▶ **ACTION ITEM**:
Write out the data exactly, please, and omit the pictures.

[Change detection outputs]
------------------------------------------------------------

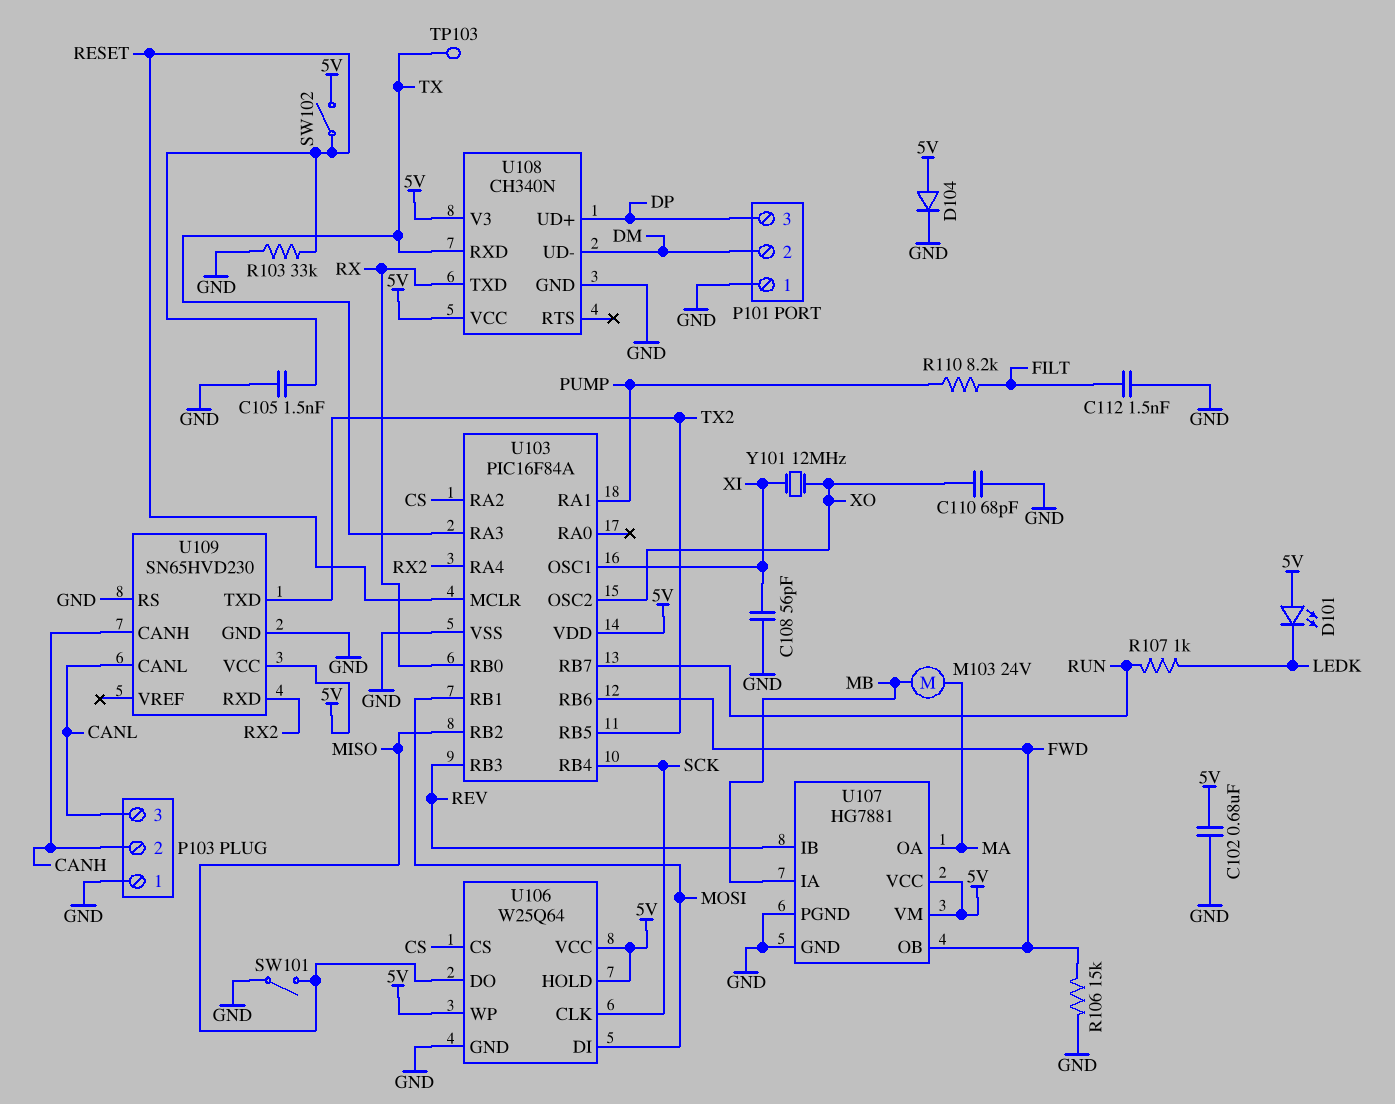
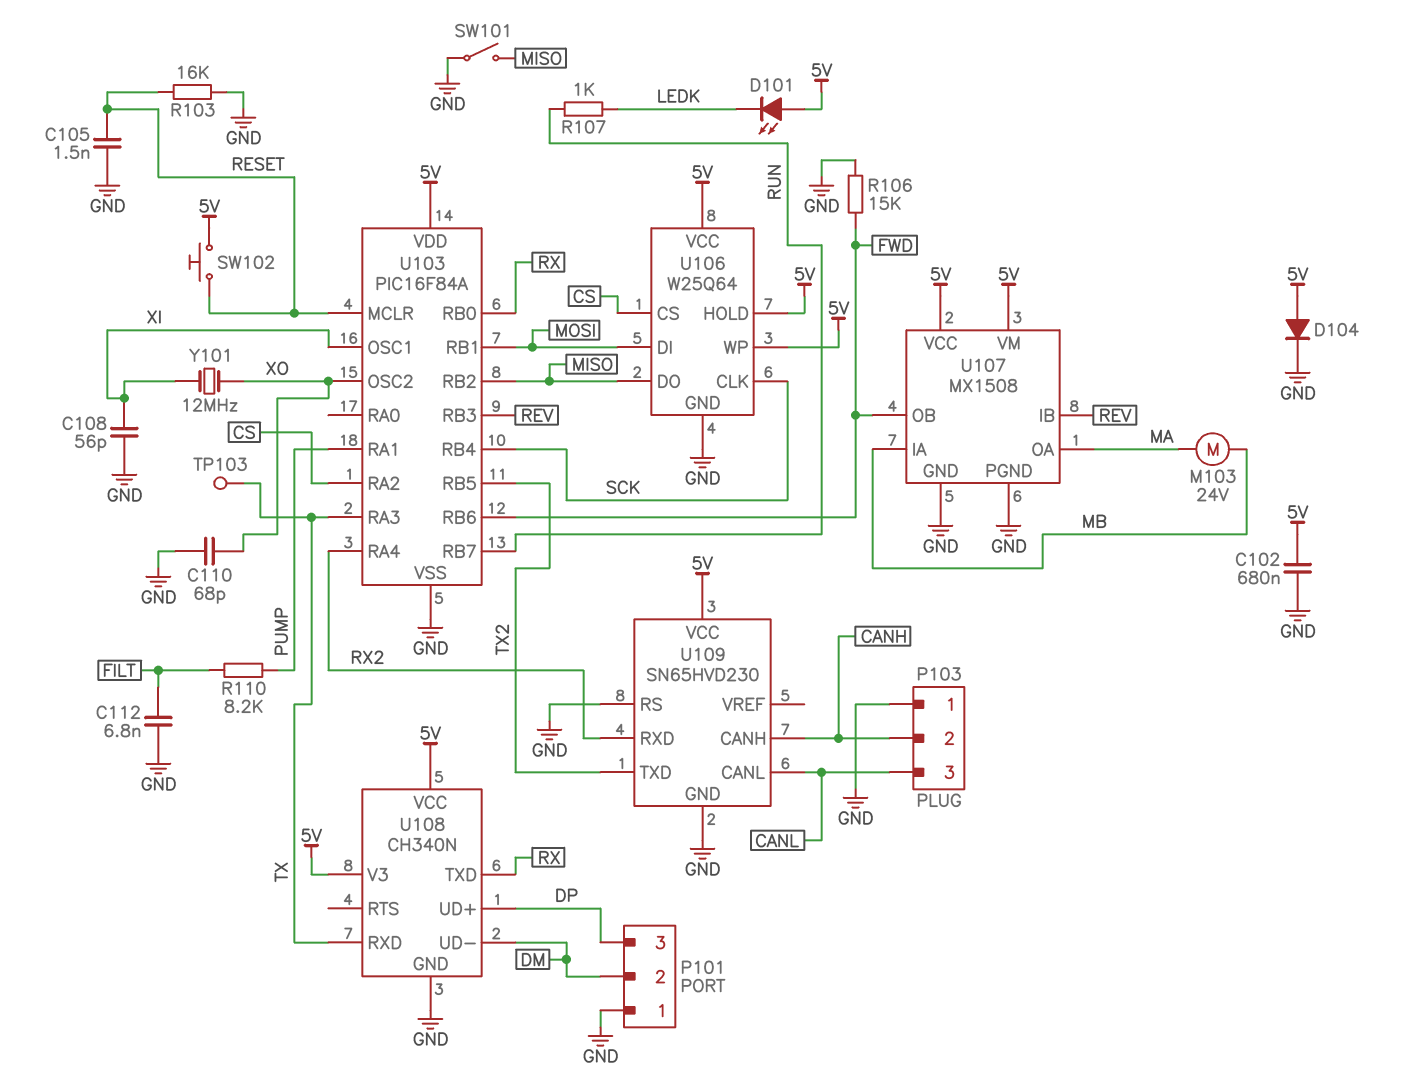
C112: 1.5nF (FILT, GND) -> 6.8nF (FILT, GND)
R103: 33k (GND, RESET) -> 16k (GND, RESET)
SW102: switch (5V, RESET) -> button (5V, RESET)
U107: HG7881 -> MX1508

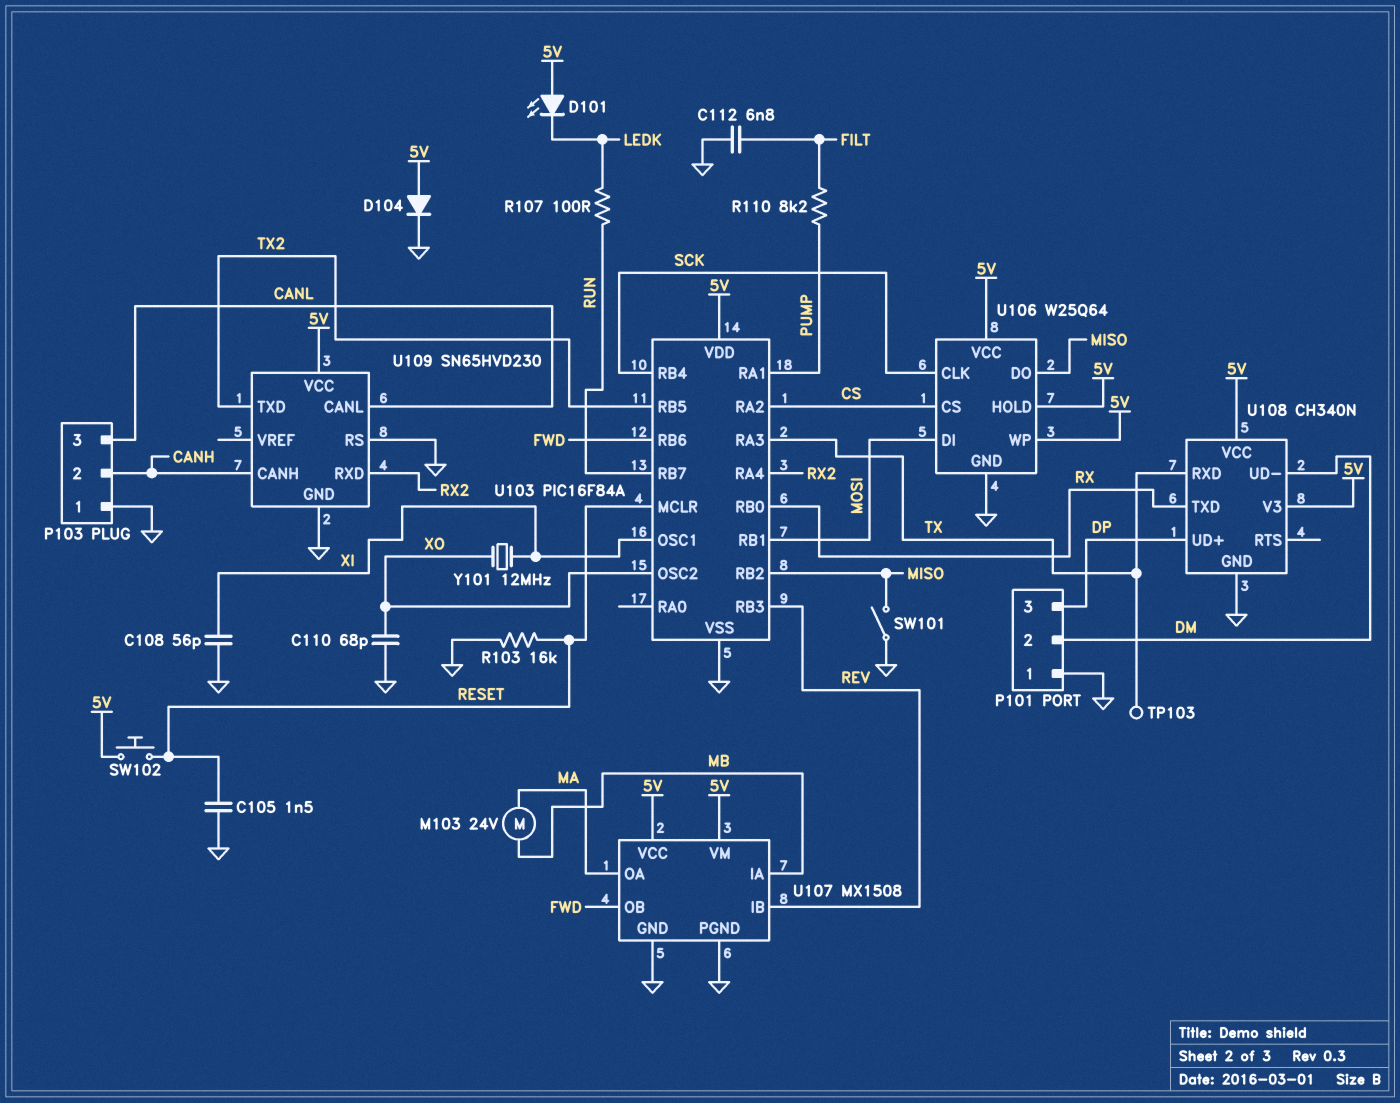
C102: 680nF (5V, GND) -> none
R106: 15k (FWD, GND) -> none
R107: 1k (LEDK, RUN) -> 100 (LEDK, RUN)

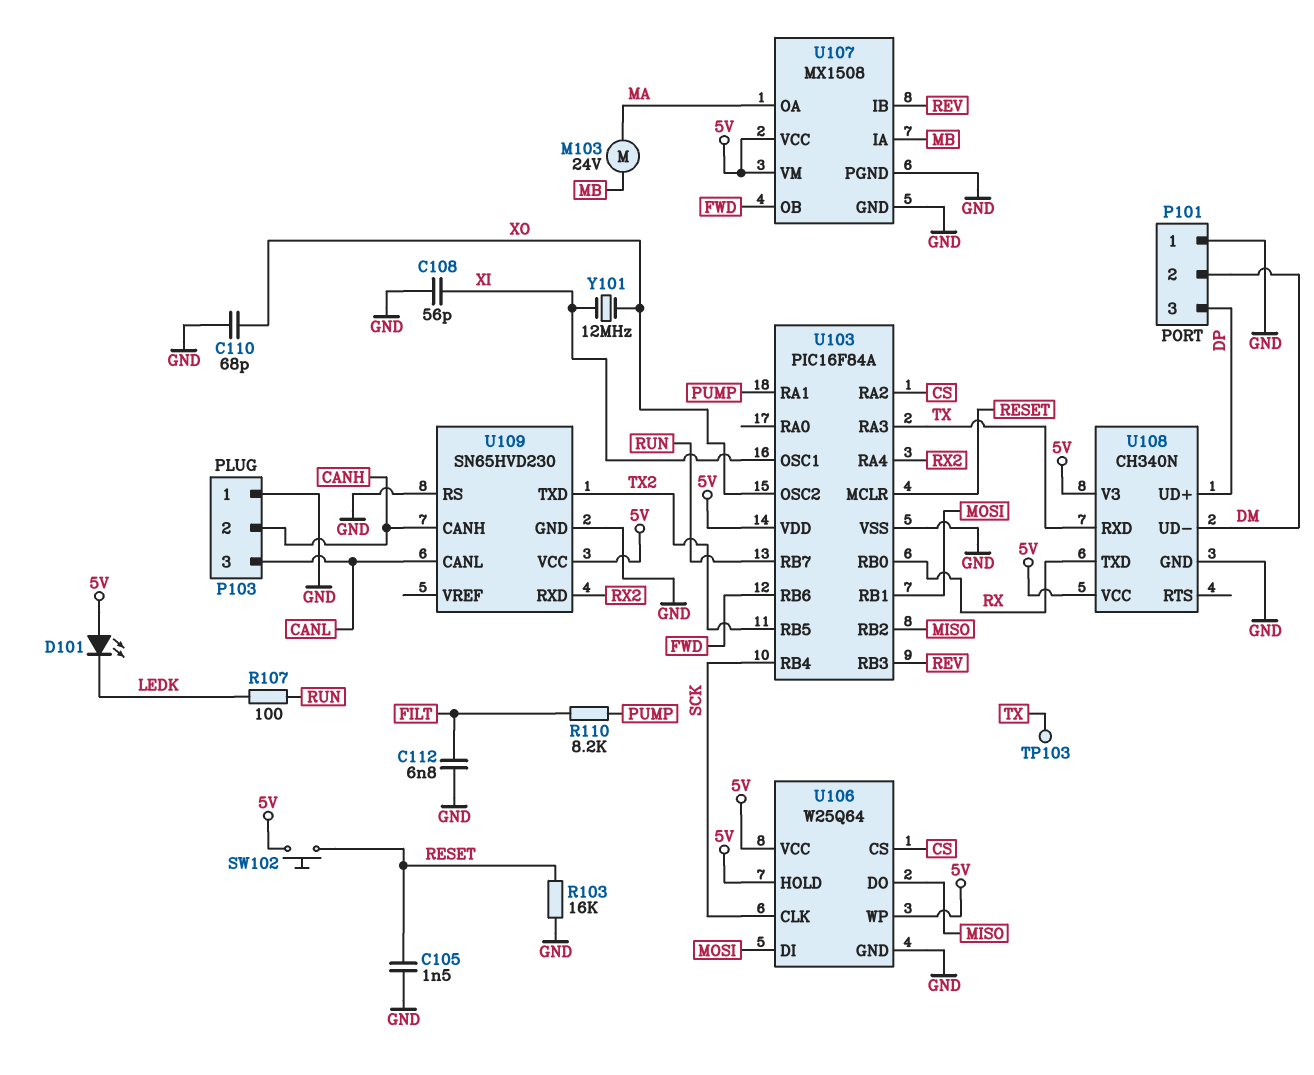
D104: diode (A 5V, K GND) -> none
SW101: switch (GND, MISO) -> none

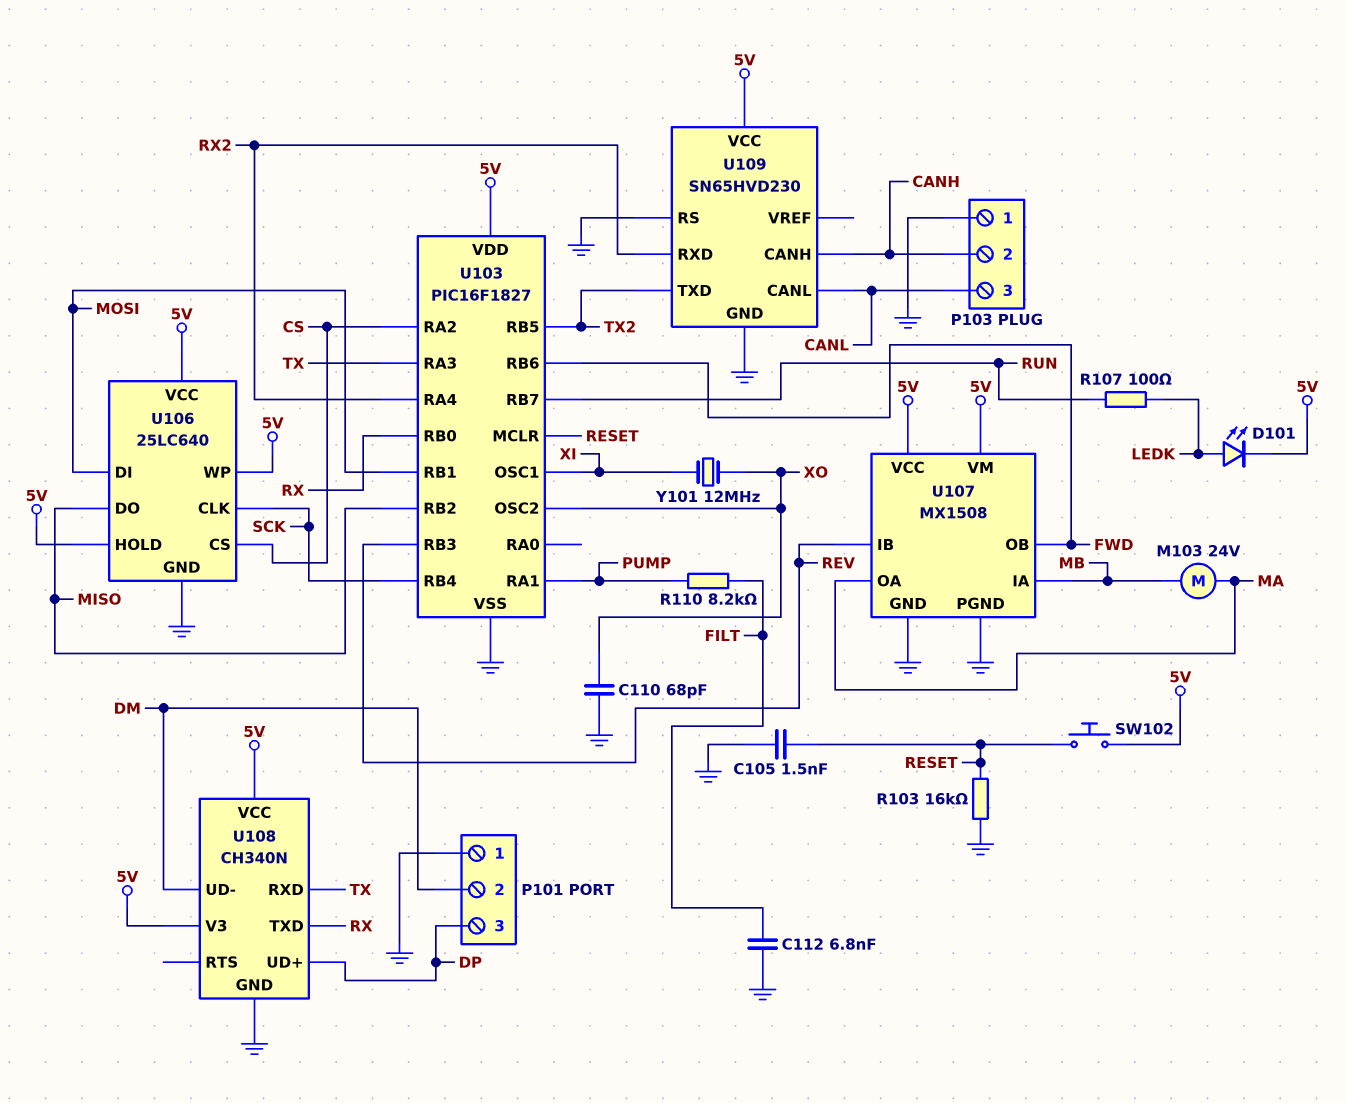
C108: 56pF (GND, XI) -> none
D101: LED (A 5V, K LEDK) -> LED (A LEDK, K 5V)
TP103: test point (TX) -> none
U103: PIC16F84A -> PIC16F1827
U106: W25Q64 -> 25LC640

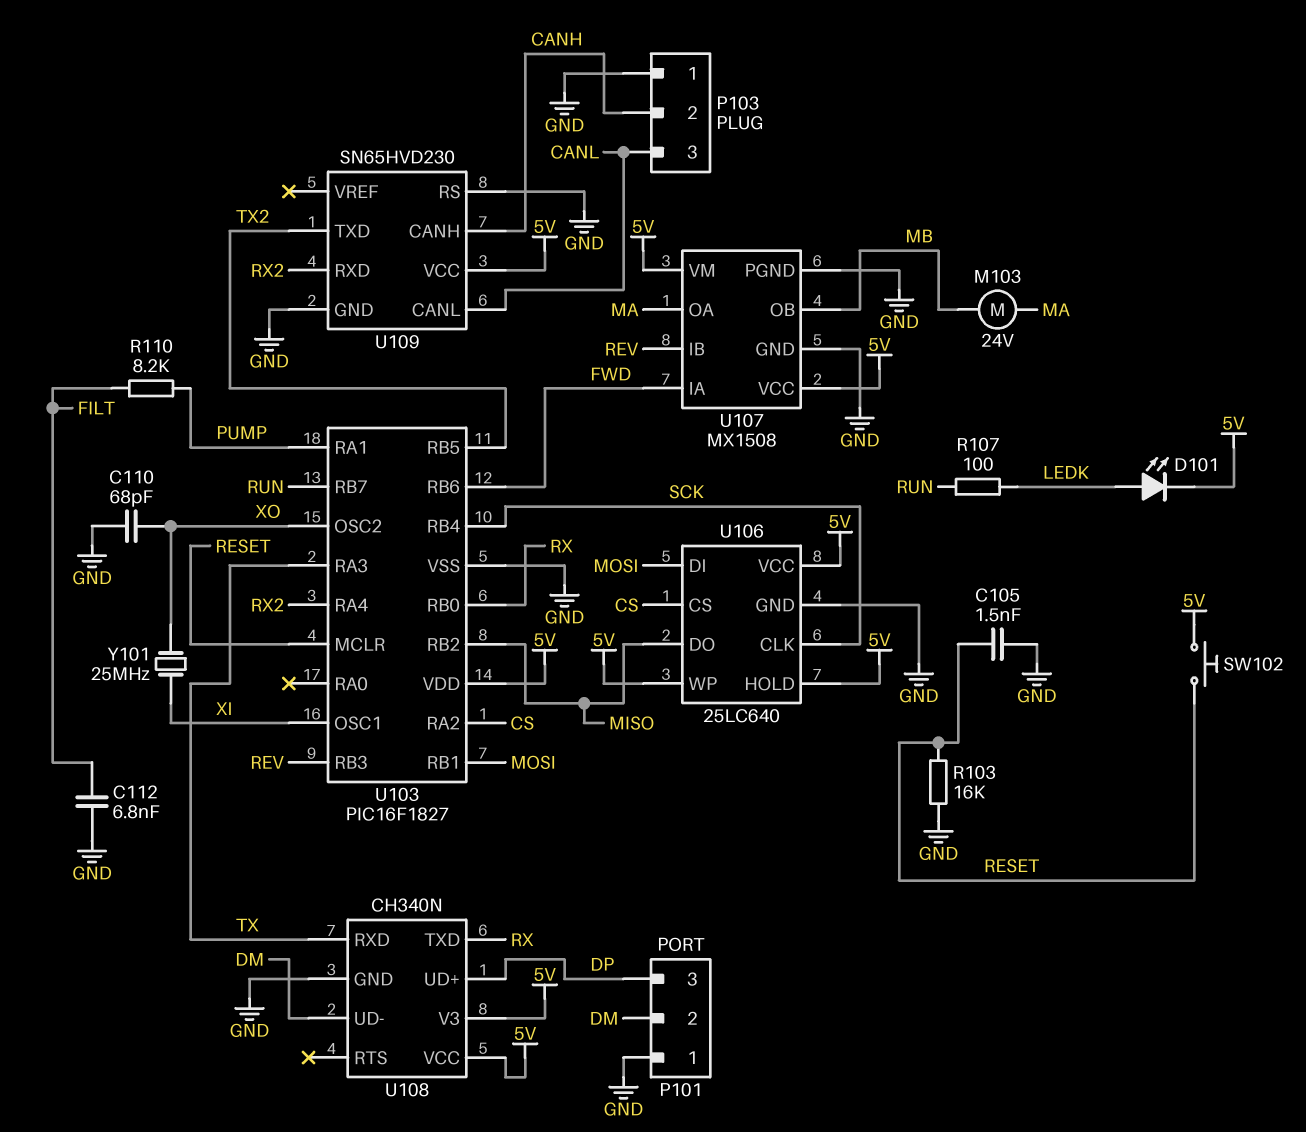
U107 pin IA: MB -> FWD
U107 pin OB: FWD -> MB
Y101: 12MHz (XI, XO) -> 25MHz (XI, XO)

------------------------------------------------------------

▶ **RESPONSE BELOW**:
C112: 1.5nF (FILT, GND) -> 6.8nF (FILT, GND)
R103: 33k (GND, RESET) -> 16k (GND, RESET)
SW102: switch (5V, RESET) -> button (5V, RESET)
U107: HG7881 -> MX1508

C102: 680nF (5V, GND) -> none
R106: 15k (FWD, GND) -> none
R107: 1k (LEDK, RUN) -> 100 (LEDK, RUN)

D104: diode (A 5V, K GND) -> none
SW101: switch (GND, MISO) -> none

C108: 56pF (GND, XI) -> none
D101: LED (A 5V, K LEDK) -> LED (A LEDK, K 5V)
TP103: test point (TX) -> none
U103: PIC16F84A -> PIC16F1827
U106: W25Q64 -> 25LC640

U107 pin IA: MB -> FWD
U107 pin OB: FWD -> MB
Y101: 12MHz (XI, XO) -> 25MHz (XI, XO)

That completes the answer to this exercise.